§ **Problem**
From the records below, find each line with the string "RADIO" and copy it.
-------- Extracted entries
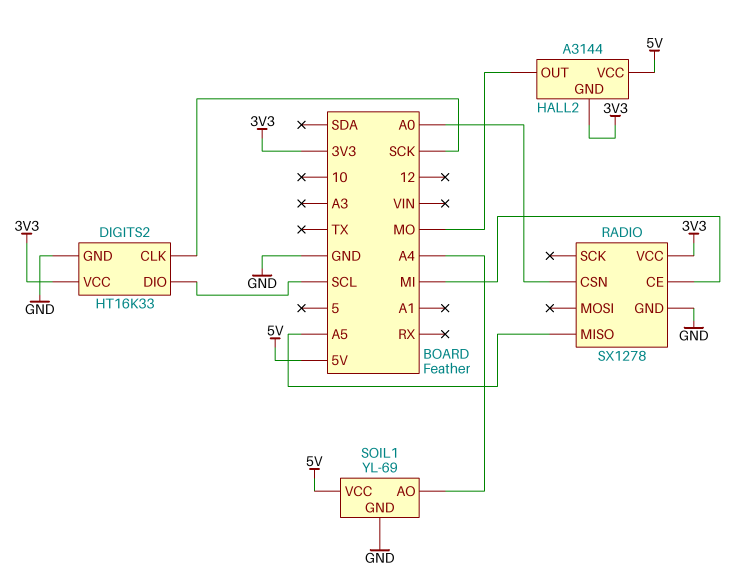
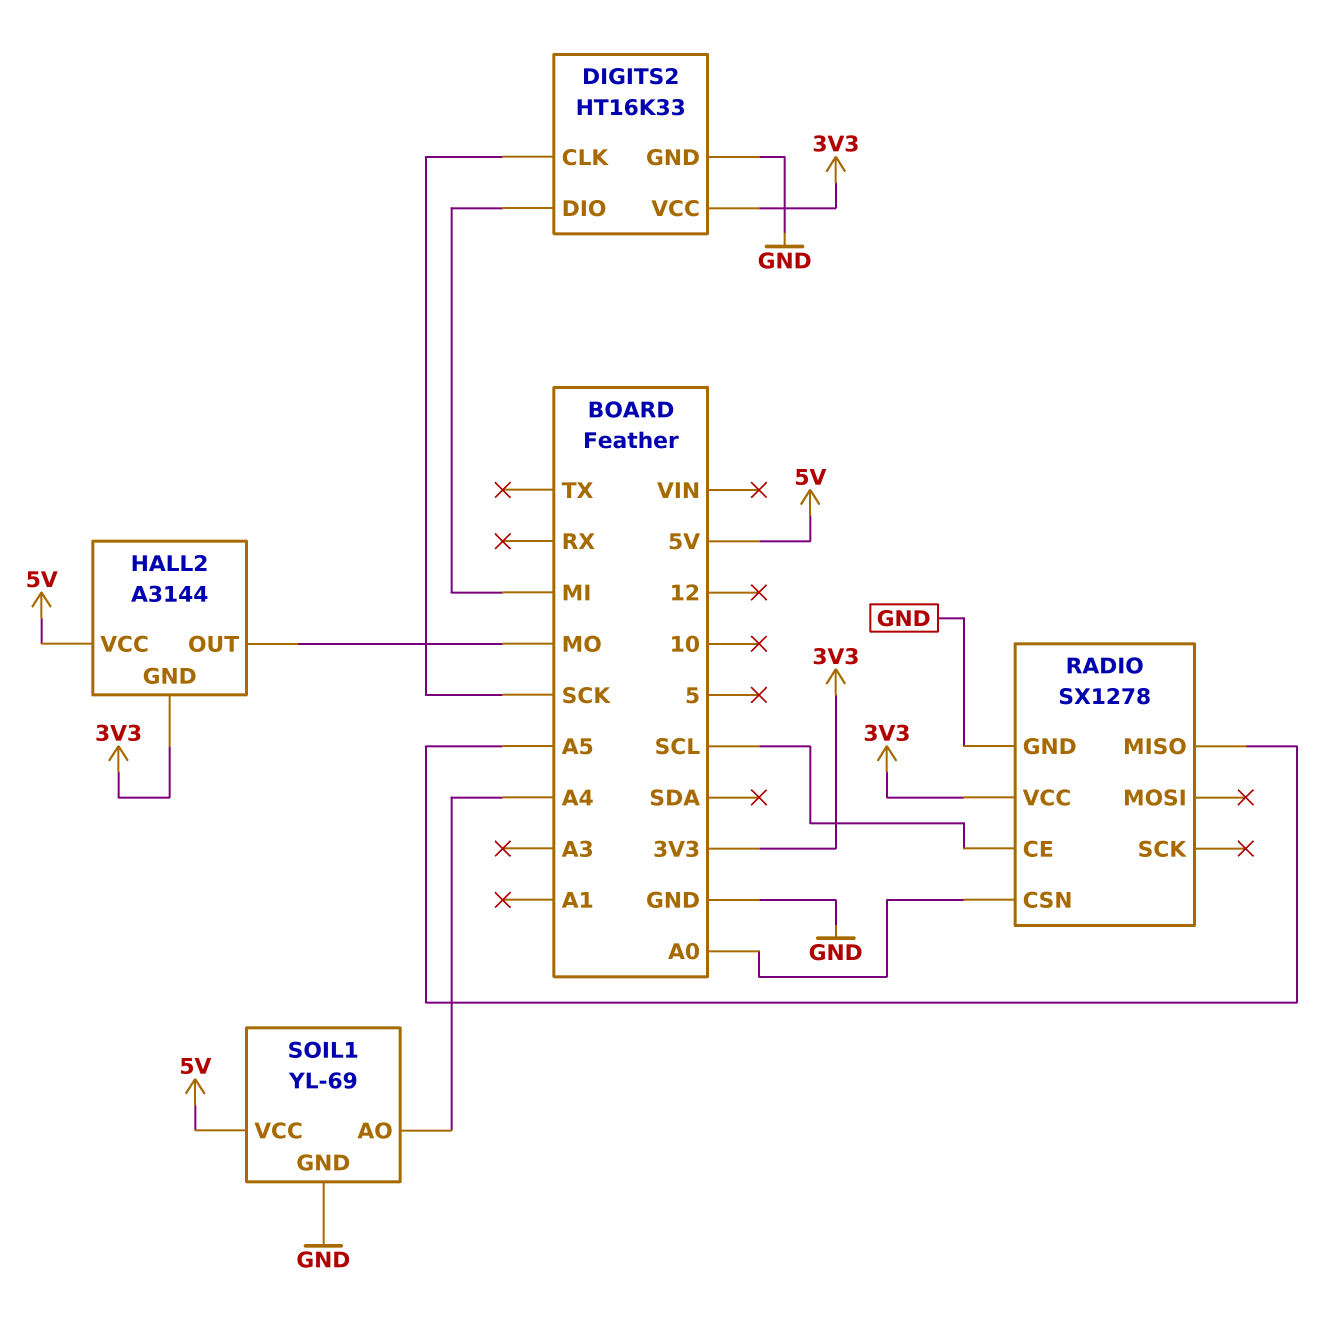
DIGITS2 pin DIO: SCL -> MI
RADIO pin CE: MI -> SCL

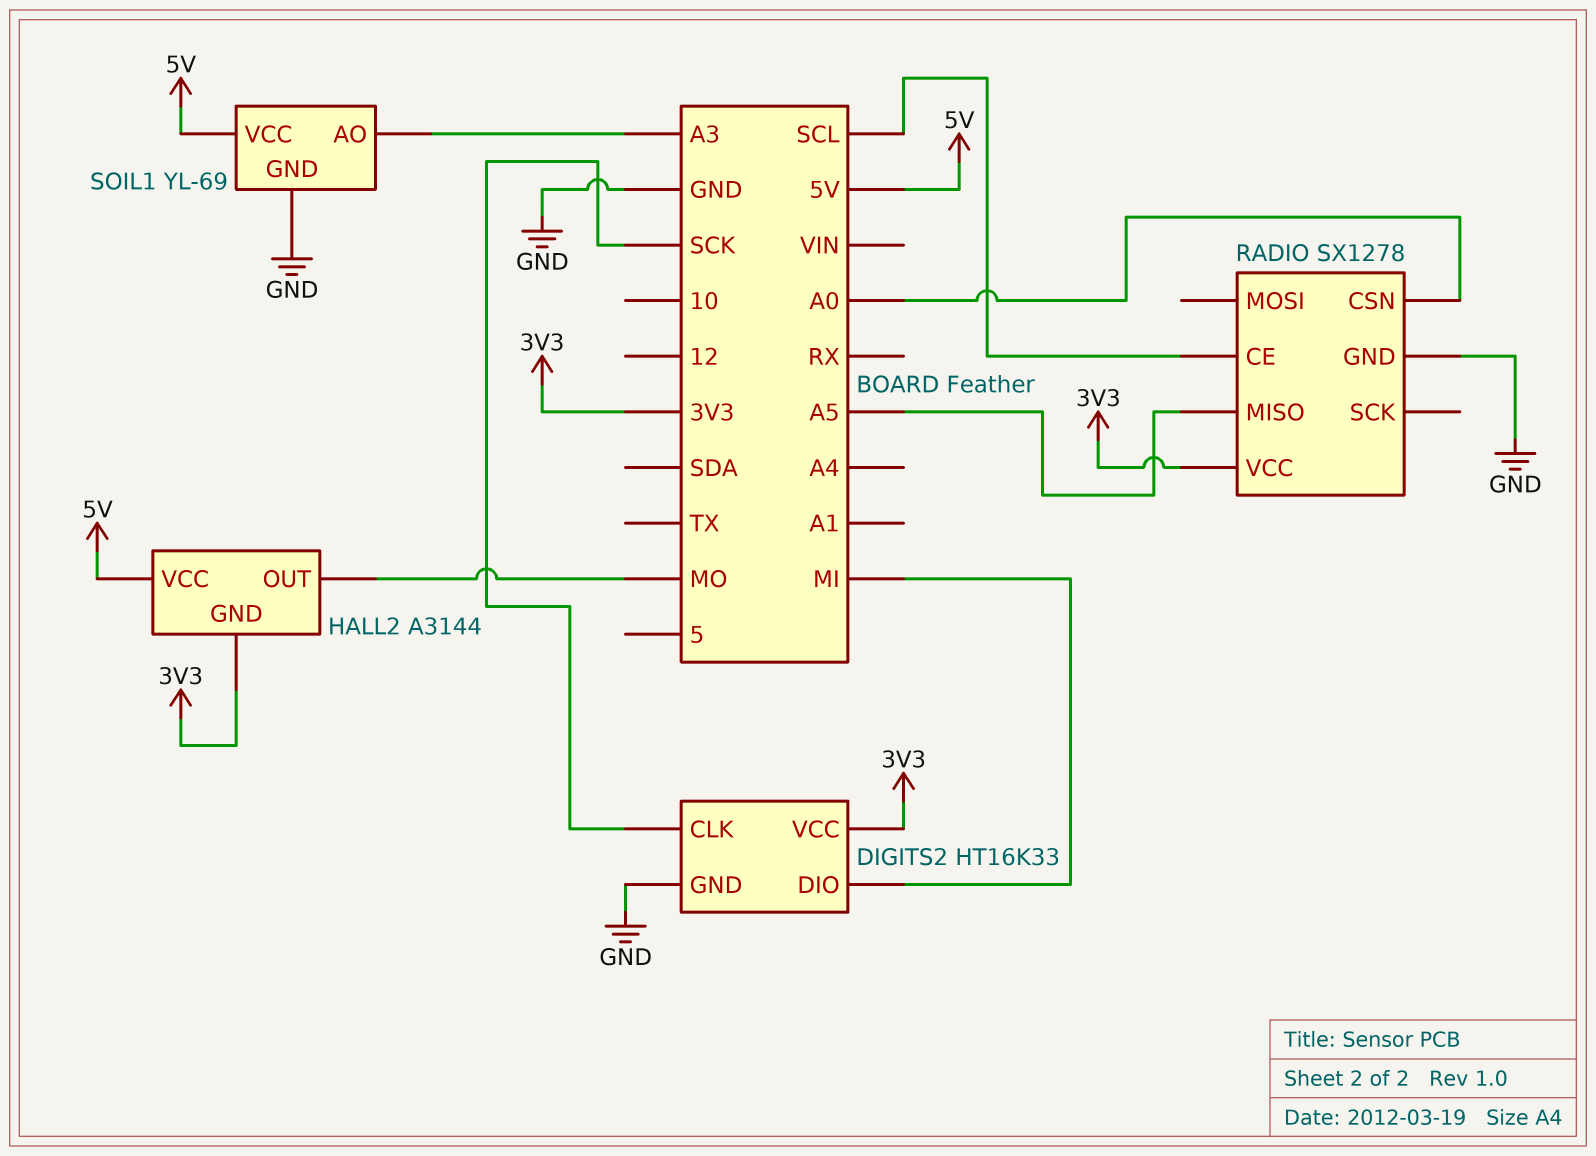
SOIL1 pin AO: A4 -> A3

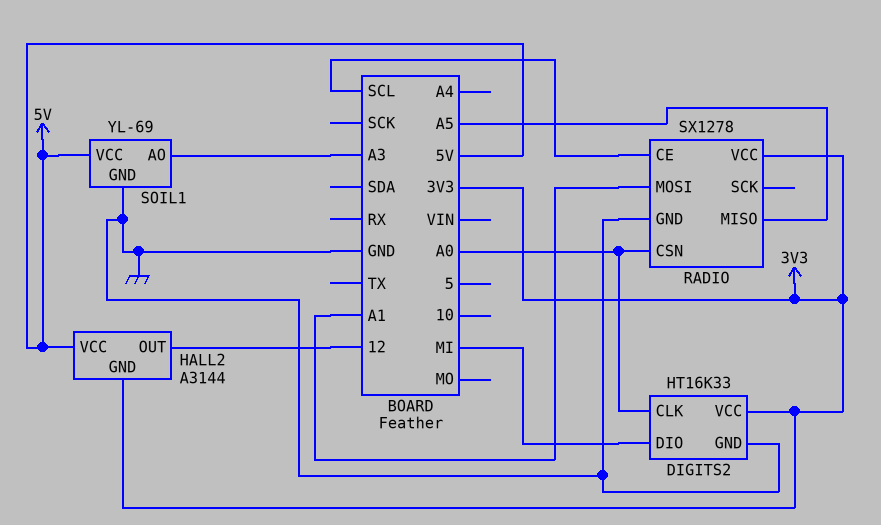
DIGITS2 pin CLK: SCK -> A0
HALL2 pin OUT: MO -> 12
RADIO pin MOSI: none -> A1

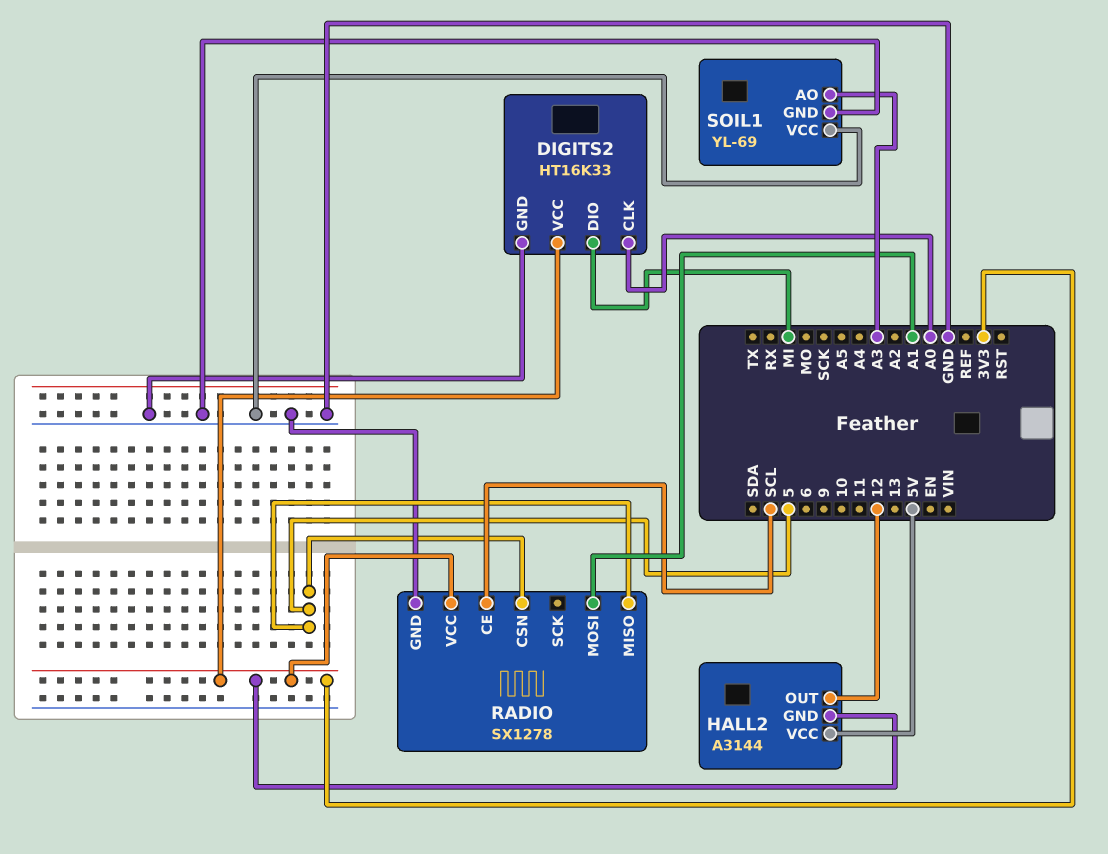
RADIO pin CSN: A0 -> 5
RADIO pin MISO: A5 -> 5
SOIL1 pin VCC: 5V -> GND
----------------
§ **Task response**
RADIO pin CE: MI -> SCL
RADIO pin MOSI: none -> A1
RADIO pin CSN: A0 -> 5
RADIO pin MISO: A5 -> 5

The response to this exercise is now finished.